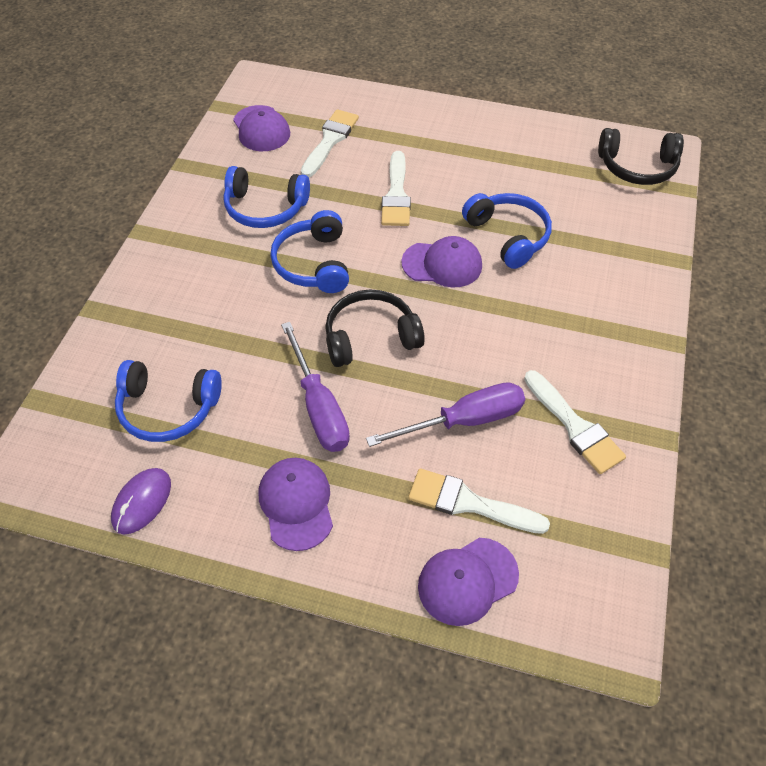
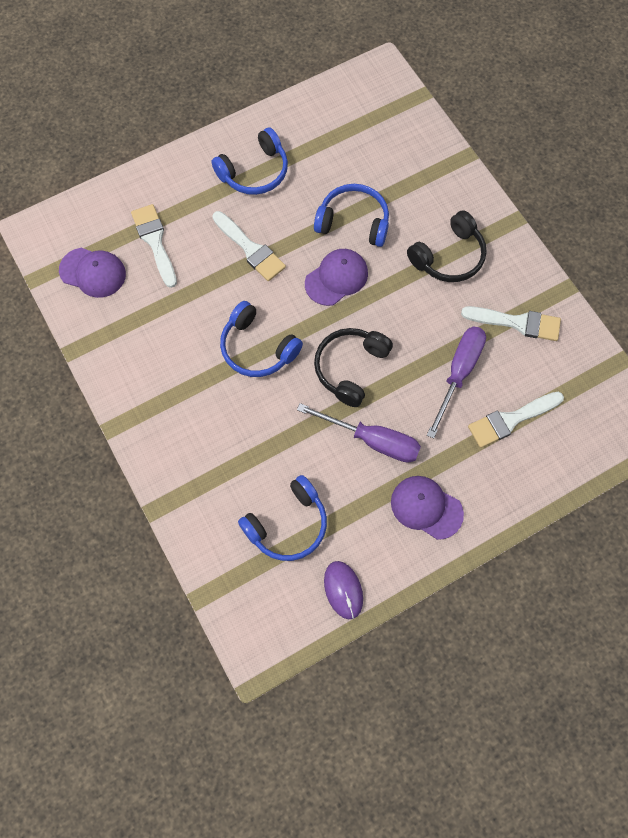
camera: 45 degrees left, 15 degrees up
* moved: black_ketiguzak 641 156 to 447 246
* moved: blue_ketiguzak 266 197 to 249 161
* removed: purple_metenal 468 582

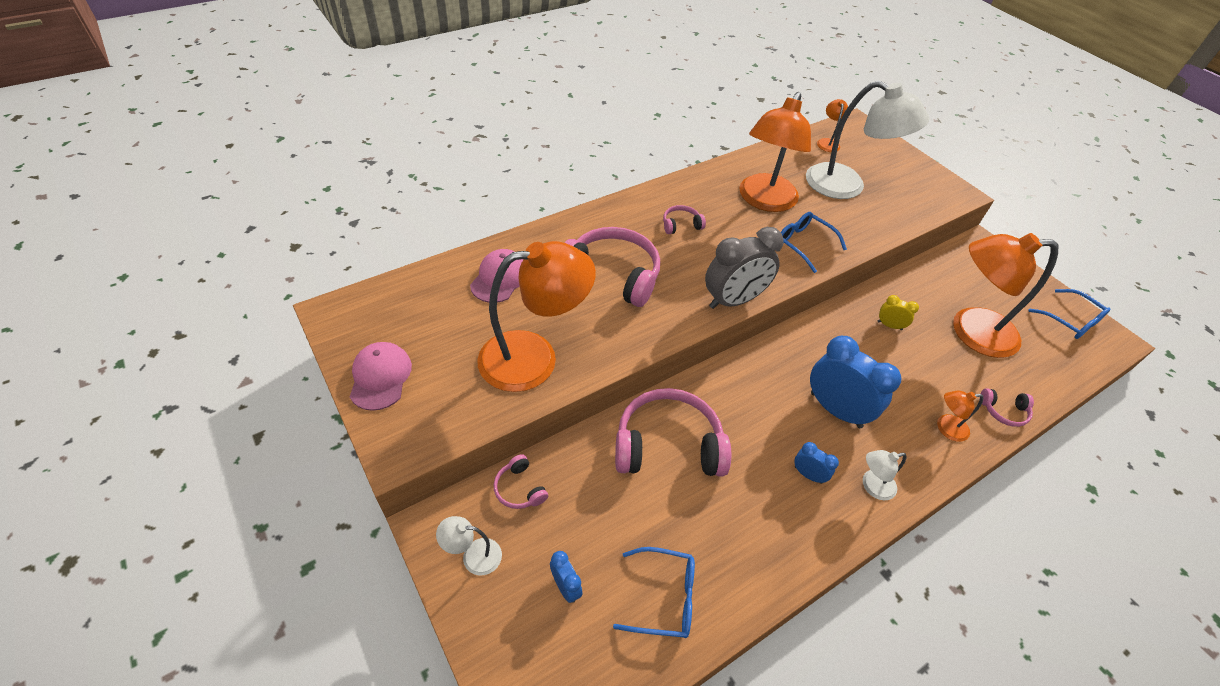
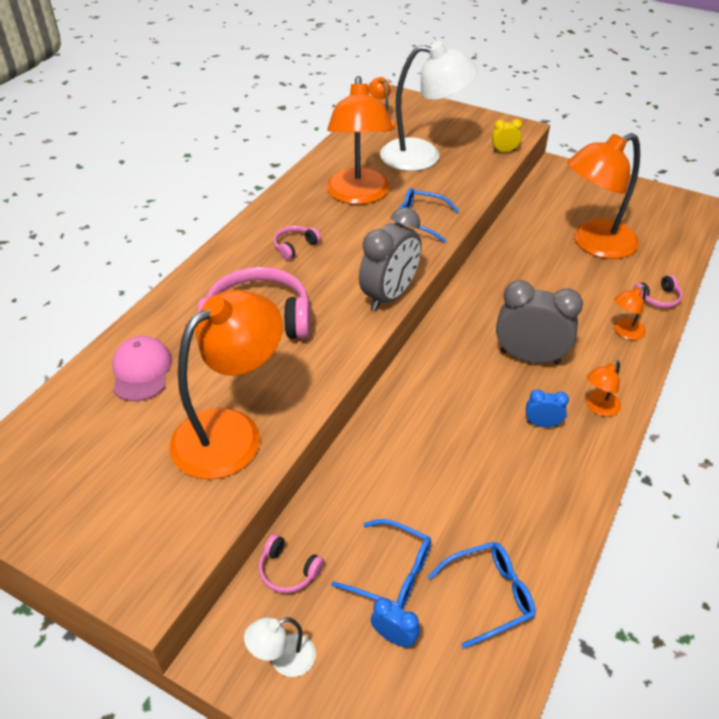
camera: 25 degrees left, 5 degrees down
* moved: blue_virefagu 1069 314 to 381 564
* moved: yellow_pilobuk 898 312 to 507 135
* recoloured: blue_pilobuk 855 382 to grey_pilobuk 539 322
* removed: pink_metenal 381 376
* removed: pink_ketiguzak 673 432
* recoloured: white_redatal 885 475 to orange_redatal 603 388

########

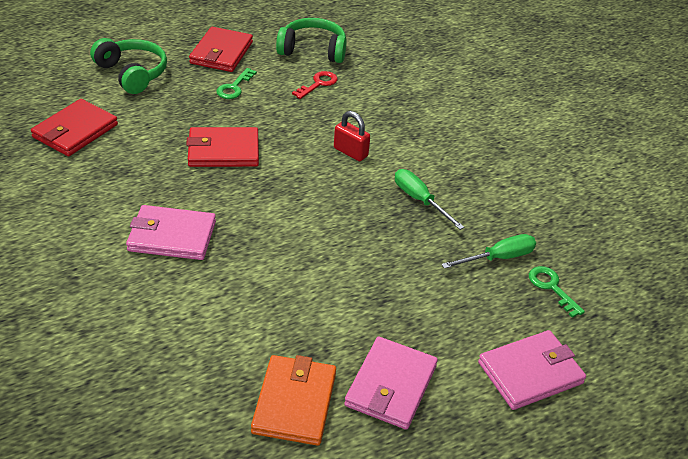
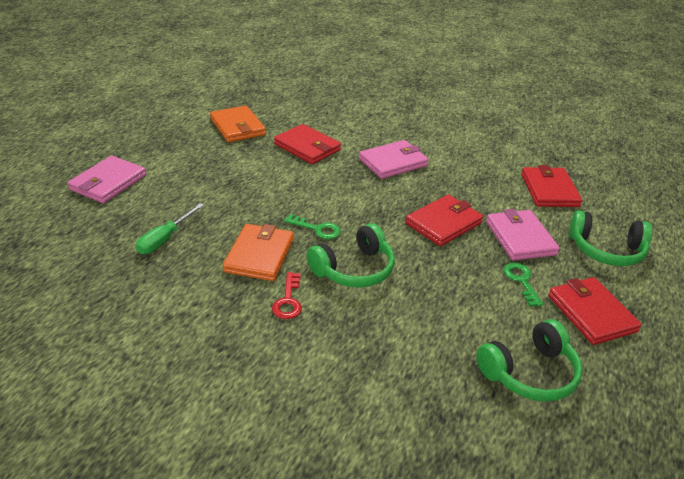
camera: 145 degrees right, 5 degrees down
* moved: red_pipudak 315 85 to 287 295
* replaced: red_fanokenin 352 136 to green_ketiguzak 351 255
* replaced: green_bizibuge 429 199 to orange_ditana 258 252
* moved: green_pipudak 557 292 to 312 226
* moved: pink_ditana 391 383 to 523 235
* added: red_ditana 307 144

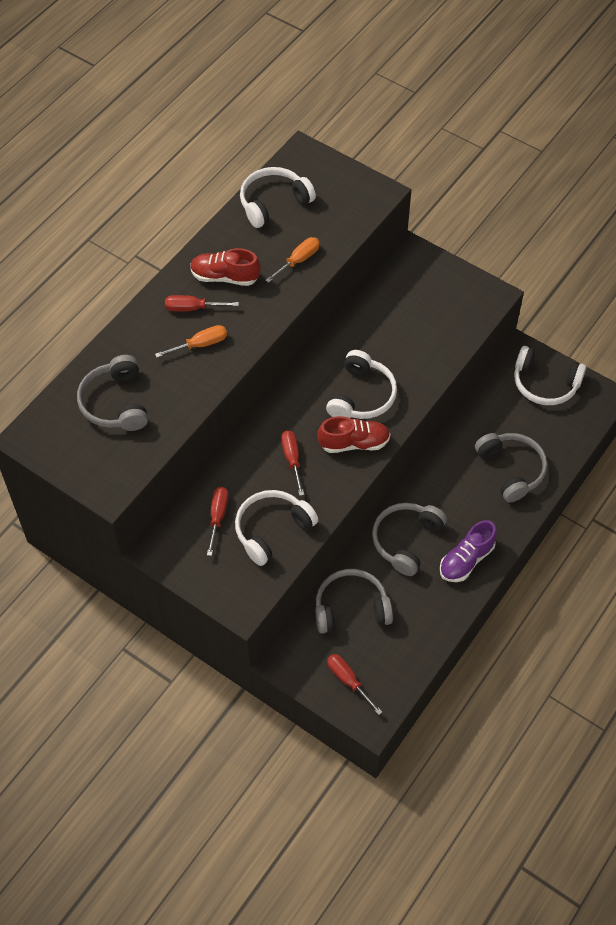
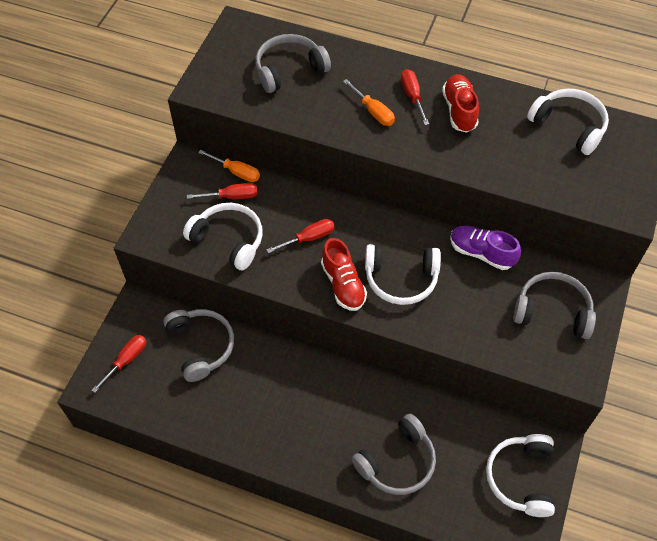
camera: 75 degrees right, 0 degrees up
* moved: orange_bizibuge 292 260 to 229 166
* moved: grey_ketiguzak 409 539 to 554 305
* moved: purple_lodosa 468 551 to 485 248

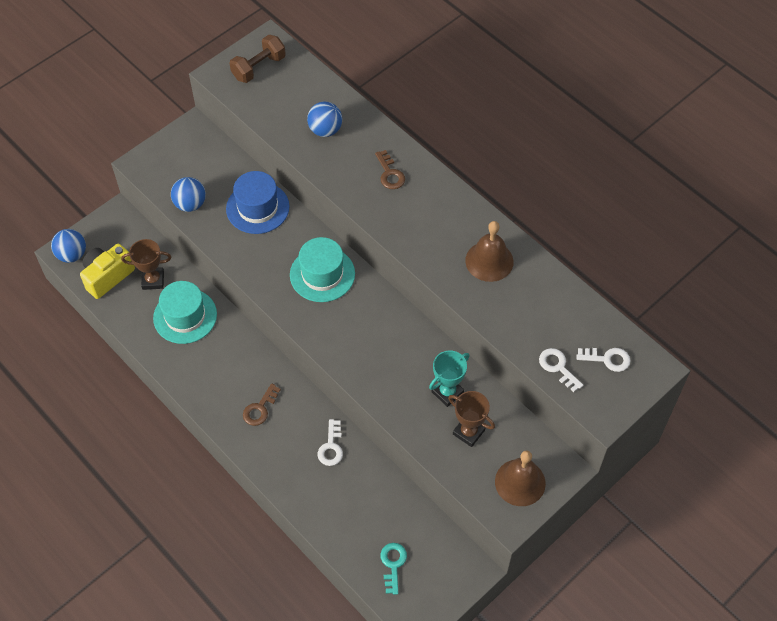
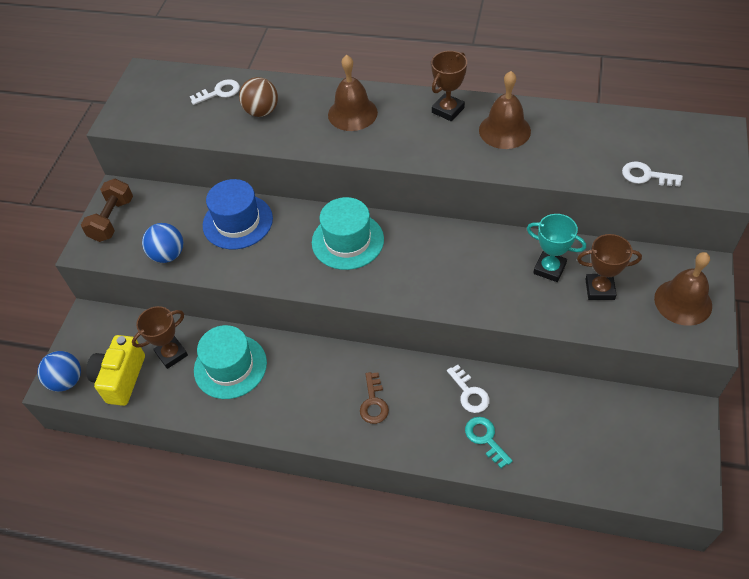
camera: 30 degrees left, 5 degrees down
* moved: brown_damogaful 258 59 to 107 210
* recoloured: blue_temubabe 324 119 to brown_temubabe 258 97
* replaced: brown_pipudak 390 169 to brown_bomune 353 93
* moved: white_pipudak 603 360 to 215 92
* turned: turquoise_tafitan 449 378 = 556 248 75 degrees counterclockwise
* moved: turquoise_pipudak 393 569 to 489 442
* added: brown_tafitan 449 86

########

-- The task --
Everything from the line containing "camera: 45 degrees left, 15 degrees up" through the line containing "197 to 249 161" in the material above should be retyped exactly, both ends included, and nothing more.

-- Result --
camera: 45 degrees left, 15 degrees up
* moved: black_ketiguzak 641 156 to 447 246
* moved: blue_ketiguzak 266 197 to 249 161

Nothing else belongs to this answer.